> _ASSIGNED TASK_: Extract the entries in their exact form.

> _RECORDS_:
────────

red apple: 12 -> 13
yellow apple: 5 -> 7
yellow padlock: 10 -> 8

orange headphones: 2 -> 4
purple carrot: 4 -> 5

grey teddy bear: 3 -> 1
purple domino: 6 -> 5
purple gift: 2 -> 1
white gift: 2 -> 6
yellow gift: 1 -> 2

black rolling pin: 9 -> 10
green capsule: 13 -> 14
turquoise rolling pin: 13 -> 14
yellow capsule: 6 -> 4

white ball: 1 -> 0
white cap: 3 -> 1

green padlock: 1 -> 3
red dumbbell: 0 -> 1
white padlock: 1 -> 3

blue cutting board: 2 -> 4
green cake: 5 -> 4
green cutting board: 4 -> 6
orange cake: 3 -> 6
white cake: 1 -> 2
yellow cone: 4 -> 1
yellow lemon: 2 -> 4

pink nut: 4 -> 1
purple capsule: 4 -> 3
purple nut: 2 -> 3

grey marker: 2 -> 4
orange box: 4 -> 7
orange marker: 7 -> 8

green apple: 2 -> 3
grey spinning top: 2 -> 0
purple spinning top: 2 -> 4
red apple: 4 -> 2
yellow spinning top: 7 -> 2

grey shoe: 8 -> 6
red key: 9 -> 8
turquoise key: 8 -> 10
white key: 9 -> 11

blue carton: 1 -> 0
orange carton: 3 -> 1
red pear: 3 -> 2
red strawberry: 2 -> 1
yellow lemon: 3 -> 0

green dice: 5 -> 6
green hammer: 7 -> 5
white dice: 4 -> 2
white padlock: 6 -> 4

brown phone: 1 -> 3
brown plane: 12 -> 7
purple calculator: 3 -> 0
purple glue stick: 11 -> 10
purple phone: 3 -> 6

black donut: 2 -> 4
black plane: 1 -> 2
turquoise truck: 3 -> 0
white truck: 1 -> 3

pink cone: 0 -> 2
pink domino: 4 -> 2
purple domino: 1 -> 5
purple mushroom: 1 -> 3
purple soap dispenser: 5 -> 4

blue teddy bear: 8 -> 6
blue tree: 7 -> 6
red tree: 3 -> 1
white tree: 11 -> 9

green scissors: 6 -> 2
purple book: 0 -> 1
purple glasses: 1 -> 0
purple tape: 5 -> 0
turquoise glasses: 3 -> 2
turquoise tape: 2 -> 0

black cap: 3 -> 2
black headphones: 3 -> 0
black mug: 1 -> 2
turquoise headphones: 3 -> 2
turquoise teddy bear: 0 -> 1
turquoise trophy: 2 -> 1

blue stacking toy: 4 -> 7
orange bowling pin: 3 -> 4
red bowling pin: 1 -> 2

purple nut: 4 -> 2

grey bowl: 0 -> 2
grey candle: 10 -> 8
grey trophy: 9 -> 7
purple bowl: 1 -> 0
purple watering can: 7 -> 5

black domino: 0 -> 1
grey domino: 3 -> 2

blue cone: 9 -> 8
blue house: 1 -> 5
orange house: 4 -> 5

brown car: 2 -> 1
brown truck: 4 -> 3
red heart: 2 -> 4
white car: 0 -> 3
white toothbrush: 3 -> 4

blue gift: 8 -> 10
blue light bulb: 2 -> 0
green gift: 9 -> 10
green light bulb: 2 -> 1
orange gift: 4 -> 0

────────

> _ANSWER TO THIS EXERCISE_:
red apple: 12 -> 13
yellow apple: 5 -> 7
yellow padlock: 10 -> 8

orange headphones: 2 -> 4
purple carrot: 4 -> 5

grey teddy bear: 3 -> 1
purple domino: 6 -> 5
purple gift: 2 -> 1
white gift: 2 -> 6
yellow gift: 1 -> 2

black rolling pin: 9 -> 10
green capsule: 13 -> 14
turquoise rolling pin: 13 -> 14
yellow capsule: 6 -> 4

white ball: 1 -> 0
white cap: 3 -> 1

green padlock: 1 -> 3
red dumbbell: 0 -> 1
white padlock: 1 -> 3

blue cutting board: 2 -> 4
green cake: 5 -> 4
green cutting board: 4 -> 6
orange cake: 3 -> 6
white cake: 1 -> 2
yellow cone: 4 -> 1
yellow lemon: 2 -> 4

pink nut: 4 -> 1
purple capsule: 4 -> 3
purple nut: 2 -> 3

grey marker: 2 -> 4
orange box: 4 -> 7
orange marker: 7 -> 8

green apple: 2 -> 3
grey spinning top: 2 -> 0
purple spinning top: 2 -> 4
red apple: 4 -> 2
yellow spinning top: 7 -> 2

grey shoe: 8 -> 6
red key: 9 -> 8
turquoise key: 8 -> 10
white key: 9 -> 11

blue carton: 1 -> 0
orange carton: 3 -> 1
red pear: 3 -> 2
red strawberry: 2 -> 1
yellow lemon: 3 -> 0

green dice: 5 -> 6
green hammer: 7 -> 5
white dice: 4 -> 2
white padlock: 6 -> 4

brown phone: 1 -> 3
brown plane: 12 -> 7
purple calculator: 3 -> 0
purple glue stick: 11 -> 10
purple phone: 3 -> 6

black donut: 2 -> 4
black plane: 1 -> 2
turquoise truck: 3 -> 0
white truck: 1 -> 3

pink cone: 0 -> 2
pink domino: 4 -> 2
purple domino: 1 -> 5
purple mushroom: 1 -> 3
purple soap dispenser: 5 -> 4

blue teddy bear: 8 -> 6
blue tree: 7 -> 6
red tree: 3 -> 1
white tree: 11 -> 9

green scissors: 6 -> 2
purple book: 0 -> 1
purple glasses: 1 -> 0
purple tape: 5 -> 0
turquoise glasses: 3 -> 2
turquoise tape: 2 -> 0

black cap: 3 -> 2
black headphones: 3 -> 0
black mug: 1 -> 2
turquoise headphones: 3 -> 2
turquoise teddy bear: 0 -> 1
turquoise trophy: 2 -> 1

blue stacking toy: 4 -> 7
orange bowling pin: 3 -> 4
red bowling pin: 1 -> 2

purple nut: 4 -> 2

grey bowl: 0 -> 2
grey candle: 10 -> 8
grey trophy: 9 -> 7
purple bowl: 1 -> 0
purple watering can: 7 -> 5

black domino: 0 -> 1
grey domino: 3 -> 2

blue cone: 9 -> 8
blue house: 1 -> 5
orange house: 4 -> 5

brown car: 2 -> 1
brown truck: 4 -> 3
red heart: 2 -> 4
white car: 0 -> 3
white toothbrush: 3 -> 4

blue gift: 8 -> 10
blue light bulb: 2 -> 0
green gift: 9 -> 10
green light bulb: 2 -> 1
orange gift: 4 -> 0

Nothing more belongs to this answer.